## [Problem]
Starting at the line that contains "(aqua) (no. 2", please transcribe every line through the end of the entries, exactly and with no pictures.

Records excerpted from a collection
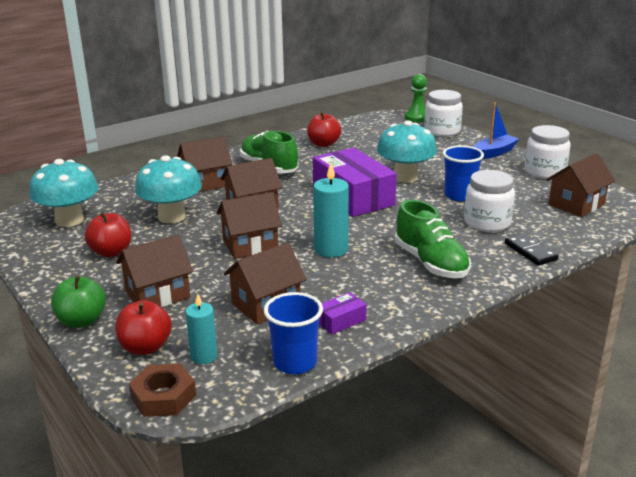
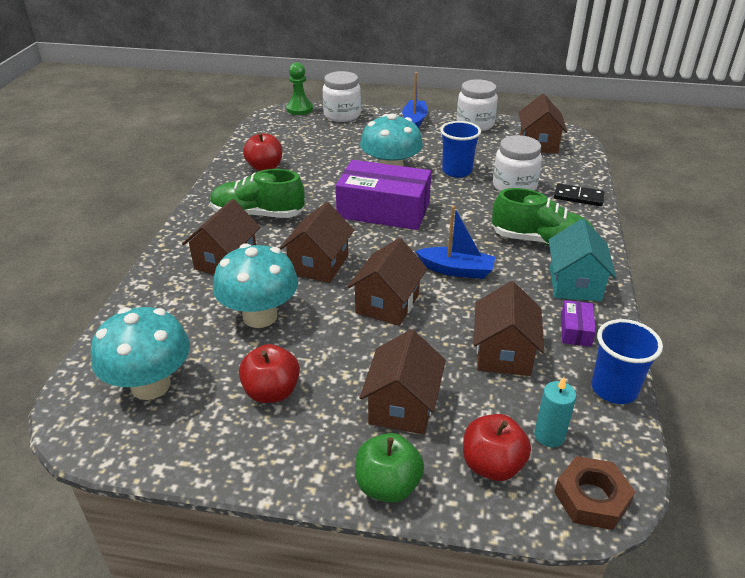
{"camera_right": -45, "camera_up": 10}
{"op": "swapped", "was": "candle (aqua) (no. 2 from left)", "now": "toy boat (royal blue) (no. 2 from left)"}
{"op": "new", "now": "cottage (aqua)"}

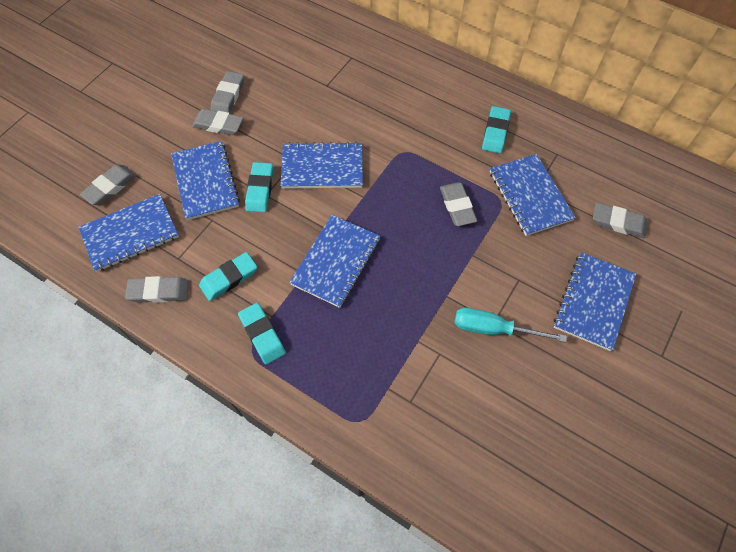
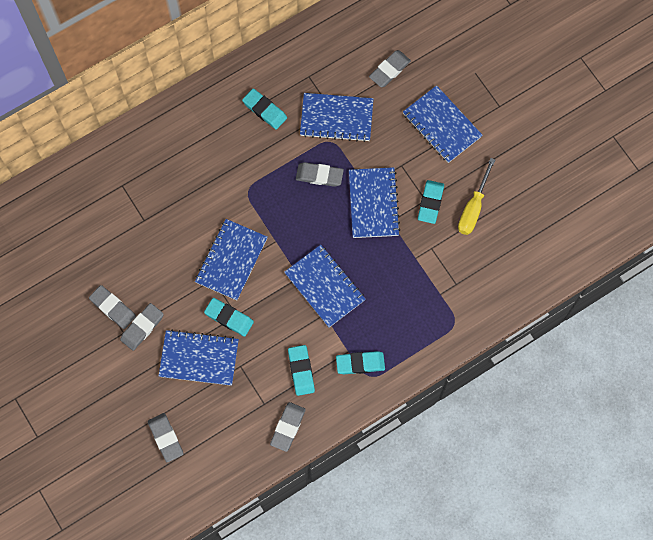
{"camera_right": -65, "camera_up": 10}
{"op": "shifted", "was": "notebook (royal blue) (no. 1 from left in the first image)", "now": "notebook (royal blue) (no. 5 from left)"}
{"op": "swapped", "was": "flat screwdriver (aqua)", "now": "gum eraser (aqua) (no. 5 from left)"}
{"op": "new", "now": "flat screwdriver (yellow)"}

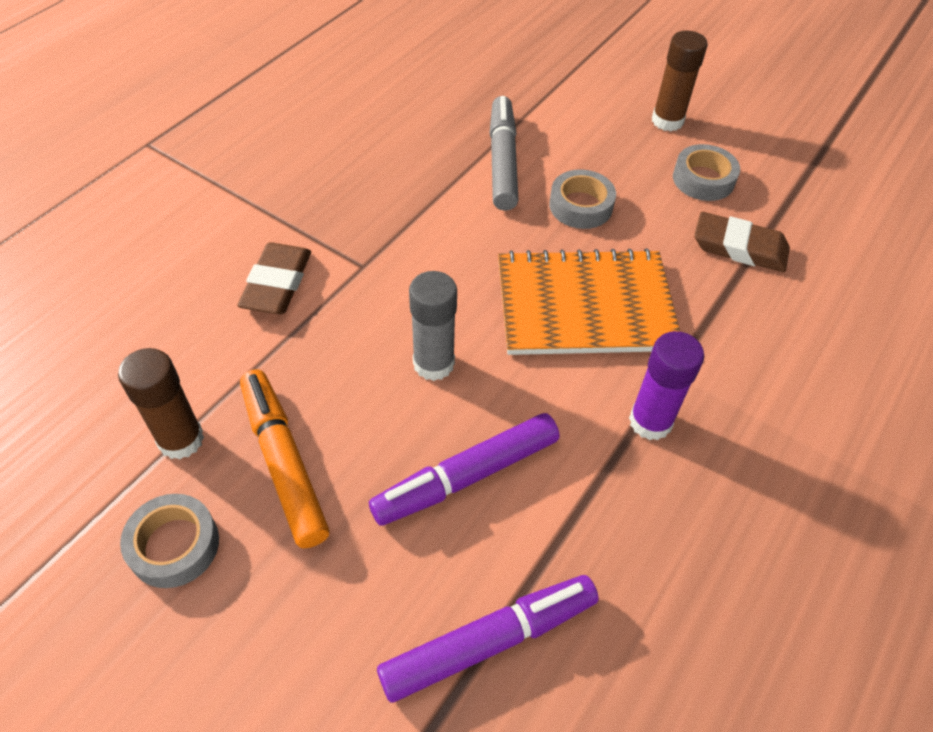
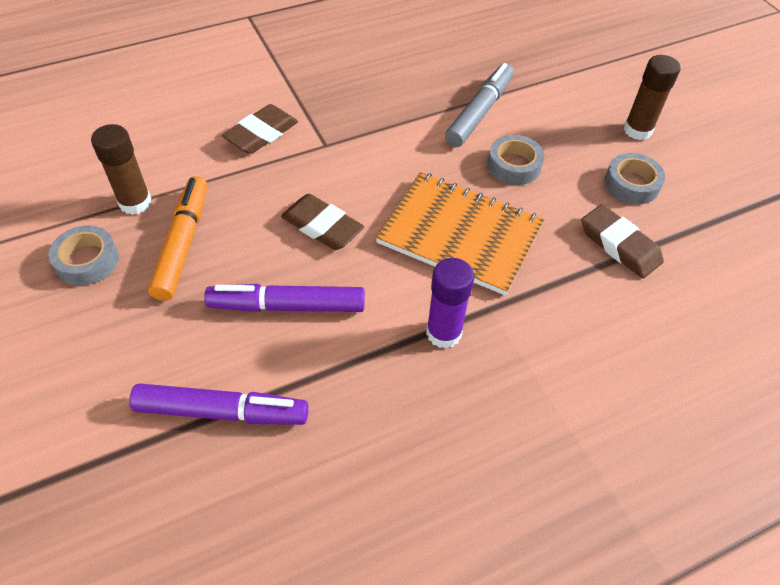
{"camera_right": 30, "camera_up": 0}
{"op": "swapped", "was": "glue stick (grey)", "now": "gum eraser (dark brown) (no. 2 from left)"}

## [Answer to the exercise]
{"op": "swapped", "was": "candle (aqua) (no. 2 from left)", "now": "toy boat (royal blue) (no. 2 from left)"}
{"op": "new", "now": "cottage (aqua)"}

{"camera_right": -65, "camera_up": 10}
{"op": "shifted", "was": "notebook (royal blue) (no. 1 from left in the first image)", "now": "notebook (royal blue) (no. 5 from left)"}
{"op": "swapped", "was": "flat screwdriver (aqua)", "now": "gum eraser (aqua) (no. 5 from left)"}
{"op": "new", "now": "flat screwdriver (yellow)"}

{"camera_right": 30, "camera_up": 0}
{"op": "swapped", "was": "glue stick (grey)", "now": "gum eraser (dark brown) (no. 2 from left)"}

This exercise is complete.